# ACTIVITY
Find the lines in the records below that contain "AGND", and report each of them.
** EXERCISE DATA follows **
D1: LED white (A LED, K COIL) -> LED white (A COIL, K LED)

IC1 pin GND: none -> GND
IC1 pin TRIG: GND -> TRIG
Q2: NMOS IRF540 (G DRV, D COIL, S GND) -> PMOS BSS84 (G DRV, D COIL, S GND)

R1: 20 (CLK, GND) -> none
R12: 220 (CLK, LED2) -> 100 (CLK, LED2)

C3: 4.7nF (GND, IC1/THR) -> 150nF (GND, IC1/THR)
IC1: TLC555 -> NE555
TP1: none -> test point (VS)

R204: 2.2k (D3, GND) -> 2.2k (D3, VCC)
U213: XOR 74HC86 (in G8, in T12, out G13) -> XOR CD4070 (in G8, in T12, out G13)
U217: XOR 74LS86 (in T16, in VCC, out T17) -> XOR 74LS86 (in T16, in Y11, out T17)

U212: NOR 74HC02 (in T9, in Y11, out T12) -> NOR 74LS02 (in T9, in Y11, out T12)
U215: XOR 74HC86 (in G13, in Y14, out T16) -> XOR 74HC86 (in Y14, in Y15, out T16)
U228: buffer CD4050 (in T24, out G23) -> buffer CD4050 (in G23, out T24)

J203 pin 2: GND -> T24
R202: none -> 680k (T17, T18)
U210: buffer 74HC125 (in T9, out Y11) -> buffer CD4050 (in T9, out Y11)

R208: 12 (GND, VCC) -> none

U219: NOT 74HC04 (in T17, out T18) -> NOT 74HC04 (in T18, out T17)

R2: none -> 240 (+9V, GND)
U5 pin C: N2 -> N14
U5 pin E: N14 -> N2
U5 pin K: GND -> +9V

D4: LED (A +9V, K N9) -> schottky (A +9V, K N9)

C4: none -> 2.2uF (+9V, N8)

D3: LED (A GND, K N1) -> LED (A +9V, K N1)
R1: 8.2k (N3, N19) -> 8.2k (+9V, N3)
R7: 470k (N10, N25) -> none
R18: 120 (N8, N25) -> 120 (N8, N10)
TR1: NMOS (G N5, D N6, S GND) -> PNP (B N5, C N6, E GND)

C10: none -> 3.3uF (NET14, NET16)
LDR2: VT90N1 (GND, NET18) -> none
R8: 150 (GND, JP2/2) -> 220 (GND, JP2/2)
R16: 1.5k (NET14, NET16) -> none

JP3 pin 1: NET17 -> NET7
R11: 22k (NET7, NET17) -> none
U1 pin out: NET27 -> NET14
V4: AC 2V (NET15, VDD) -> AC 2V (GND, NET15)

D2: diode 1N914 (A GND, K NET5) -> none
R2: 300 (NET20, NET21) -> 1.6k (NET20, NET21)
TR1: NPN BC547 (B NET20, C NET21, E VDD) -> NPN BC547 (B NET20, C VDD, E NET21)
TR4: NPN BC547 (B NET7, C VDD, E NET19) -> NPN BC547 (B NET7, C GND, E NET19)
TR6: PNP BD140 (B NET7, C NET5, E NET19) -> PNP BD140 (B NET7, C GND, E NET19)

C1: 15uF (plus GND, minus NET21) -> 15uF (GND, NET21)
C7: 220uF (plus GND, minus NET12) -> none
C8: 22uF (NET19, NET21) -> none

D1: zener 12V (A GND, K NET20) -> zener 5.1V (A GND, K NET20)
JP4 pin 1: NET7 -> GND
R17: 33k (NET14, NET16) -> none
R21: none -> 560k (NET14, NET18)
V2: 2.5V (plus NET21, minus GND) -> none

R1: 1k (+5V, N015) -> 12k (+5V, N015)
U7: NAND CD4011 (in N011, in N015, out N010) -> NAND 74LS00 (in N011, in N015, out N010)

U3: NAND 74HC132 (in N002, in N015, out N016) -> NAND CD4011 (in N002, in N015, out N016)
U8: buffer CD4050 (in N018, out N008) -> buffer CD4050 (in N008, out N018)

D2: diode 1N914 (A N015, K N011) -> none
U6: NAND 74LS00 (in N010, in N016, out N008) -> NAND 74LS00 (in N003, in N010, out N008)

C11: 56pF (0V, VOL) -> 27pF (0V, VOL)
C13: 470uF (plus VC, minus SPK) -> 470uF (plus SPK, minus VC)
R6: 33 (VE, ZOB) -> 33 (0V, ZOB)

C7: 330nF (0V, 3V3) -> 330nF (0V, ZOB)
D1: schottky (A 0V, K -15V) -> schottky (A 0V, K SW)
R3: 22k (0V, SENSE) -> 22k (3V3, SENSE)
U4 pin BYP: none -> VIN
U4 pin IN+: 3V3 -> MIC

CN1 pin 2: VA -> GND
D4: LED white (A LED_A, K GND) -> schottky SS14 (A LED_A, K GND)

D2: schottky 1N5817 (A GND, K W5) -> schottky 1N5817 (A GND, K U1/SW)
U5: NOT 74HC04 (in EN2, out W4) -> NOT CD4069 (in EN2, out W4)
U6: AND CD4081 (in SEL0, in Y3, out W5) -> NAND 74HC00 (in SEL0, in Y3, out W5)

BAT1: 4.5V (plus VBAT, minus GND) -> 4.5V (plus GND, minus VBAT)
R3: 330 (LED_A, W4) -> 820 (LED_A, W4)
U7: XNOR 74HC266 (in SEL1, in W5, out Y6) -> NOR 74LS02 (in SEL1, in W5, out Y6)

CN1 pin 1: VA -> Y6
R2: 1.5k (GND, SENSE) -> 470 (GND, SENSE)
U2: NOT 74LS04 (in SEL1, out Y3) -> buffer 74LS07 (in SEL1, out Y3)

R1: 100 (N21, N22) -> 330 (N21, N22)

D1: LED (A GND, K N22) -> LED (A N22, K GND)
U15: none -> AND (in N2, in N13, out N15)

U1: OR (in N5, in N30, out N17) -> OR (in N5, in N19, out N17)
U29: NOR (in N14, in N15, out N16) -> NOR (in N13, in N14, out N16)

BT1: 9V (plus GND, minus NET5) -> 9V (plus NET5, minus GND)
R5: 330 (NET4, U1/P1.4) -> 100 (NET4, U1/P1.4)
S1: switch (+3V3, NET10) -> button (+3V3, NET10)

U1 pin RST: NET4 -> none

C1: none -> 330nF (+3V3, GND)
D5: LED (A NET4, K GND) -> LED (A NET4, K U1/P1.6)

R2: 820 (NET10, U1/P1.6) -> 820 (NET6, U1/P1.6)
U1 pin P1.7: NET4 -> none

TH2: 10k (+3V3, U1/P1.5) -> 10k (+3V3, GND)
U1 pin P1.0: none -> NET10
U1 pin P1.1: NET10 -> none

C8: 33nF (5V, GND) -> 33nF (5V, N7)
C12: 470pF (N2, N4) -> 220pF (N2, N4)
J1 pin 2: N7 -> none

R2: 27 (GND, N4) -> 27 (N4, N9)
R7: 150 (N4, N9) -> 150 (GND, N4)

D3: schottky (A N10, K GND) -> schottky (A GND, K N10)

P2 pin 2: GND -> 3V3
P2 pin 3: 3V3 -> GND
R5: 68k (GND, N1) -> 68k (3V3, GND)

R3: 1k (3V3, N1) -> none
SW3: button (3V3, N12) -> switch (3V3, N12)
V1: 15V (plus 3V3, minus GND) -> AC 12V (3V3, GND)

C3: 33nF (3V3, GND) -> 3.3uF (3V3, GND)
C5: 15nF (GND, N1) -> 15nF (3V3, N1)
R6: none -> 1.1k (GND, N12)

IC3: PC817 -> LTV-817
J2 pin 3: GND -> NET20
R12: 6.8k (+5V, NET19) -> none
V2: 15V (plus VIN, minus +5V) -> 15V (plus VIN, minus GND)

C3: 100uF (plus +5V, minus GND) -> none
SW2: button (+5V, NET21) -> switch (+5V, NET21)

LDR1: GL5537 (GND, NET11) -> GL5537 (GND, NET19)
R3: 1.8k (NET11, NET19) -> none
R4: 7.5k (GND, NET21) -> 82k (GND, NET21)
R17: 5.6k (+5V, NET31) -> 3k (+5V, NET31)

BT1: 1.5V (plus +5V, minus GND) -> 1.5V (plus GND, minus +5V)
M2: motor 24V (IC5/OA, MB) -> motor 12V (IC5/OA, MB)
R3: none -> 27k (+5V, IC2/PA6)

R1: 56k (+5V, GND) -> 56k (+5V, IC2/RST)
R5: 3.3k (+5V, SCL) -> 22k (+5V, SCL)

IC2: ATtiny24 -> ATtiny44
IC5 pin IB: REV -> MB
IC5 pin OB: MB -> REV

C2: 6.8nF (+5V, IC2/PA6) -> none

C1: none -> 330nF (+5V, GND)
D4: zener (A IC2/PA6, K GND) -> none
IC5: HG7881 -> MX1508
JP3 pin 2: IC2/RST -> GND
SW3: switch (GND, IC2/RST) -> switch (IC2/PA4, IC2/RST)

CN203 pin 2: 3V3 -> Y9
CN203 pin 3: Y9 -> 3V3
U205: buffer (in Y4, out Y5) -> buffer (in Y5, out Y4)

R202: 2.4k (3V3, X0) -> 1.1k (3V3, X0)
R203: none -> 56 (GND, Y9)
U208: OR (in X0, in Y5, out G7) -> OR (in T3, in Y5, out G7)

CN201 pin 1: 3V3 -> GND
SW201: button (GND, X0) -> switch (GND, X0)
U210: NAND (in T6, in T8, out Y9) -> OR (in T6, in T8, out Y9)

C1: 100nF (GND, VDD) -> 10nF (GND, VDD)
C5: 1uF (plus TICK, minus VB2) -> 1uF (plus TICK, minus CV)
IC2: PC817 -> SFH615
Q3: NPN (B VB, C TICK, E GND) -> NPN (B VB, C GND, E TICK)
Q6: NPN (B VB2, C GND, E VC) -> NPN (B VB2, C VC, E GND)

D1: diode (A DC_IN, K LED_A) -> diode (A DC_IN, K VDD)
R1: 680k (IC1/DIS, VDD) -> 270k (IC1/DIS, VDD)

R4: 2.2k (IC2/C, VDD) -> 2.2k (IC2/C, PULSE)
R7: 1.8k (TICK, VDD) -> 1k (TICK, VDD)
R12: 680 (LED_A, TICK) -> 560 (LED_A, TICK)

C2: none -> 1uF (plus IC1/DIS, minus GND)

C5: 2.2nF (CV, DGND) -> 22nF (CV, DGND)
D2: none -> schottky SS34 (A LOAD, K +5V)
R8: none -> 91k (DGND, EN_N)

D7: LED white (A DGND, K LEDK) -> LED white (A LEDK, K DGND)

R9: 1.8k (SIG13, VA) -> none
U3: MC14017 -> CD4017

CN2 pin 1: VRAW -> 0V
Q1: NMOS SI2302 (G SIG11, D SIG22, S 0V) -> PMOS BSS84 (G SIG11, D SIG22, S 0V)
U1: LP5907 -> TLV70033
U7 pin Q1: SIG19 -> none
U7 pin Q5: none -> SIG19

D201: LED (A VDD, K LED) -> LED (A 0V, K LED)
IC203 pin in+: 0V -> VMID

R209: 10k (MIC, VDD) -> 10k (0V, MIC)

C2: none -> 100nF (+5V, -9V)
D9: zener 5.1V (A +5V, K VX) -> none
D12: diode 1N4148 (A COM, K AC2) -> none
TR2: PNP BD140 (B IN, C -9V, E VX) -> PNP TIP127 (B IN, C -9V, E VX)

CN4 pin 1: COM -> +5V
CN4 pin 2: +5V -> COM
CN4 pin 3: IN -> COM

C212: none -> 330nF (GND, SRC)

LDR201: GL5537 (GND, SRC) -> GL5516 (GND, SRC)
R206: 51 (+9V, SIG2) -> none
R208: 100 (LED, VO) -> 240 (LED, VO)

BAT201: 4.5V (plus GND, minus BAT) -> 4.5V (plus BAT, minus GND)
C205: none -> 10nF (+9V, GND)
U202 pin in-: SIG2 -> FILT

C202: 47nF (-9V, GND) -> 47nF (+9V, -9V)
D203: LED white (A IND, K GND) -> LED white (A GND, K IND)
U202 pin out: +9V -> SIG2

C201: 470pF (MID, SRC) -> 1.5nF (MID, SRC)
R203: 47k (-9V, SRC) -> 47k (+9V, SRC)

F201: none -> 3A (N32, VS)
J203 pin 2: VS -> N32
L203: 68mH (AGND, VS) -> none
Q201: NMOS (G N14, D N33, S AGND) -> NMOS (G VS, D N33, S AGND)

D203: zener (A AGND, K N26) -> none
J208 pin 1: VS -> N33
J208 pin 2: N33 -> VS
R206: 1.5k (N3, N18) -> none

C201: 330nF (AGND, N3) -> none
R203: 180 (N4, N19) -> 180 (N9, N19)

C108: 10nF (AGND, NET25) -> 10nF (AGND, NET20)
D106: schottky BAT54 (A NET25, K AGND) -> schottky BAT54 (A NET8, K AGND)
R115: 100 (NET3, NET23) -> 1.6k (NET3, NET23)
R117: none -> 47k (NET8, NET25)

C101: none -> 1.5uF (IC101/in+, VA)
** End of EXERCISE DATA **
# ANSWER BOX
L203: 68mH (AGND, VS) -> none
Q201: NMOS (G N14, D N33, S AGND) -> NMOS (G VS, D N33, S AGND)
D203: zener (A AGND, K N26) -> none
C201: 330nF (AGND, N3) -> none
C108: 10nF (AGND, NET25) -> 10nF (AGND, NET20)
D106: schottky BAT54 (A NET25, K AGND) -> schottky BAT54 (A NET8, K AGND)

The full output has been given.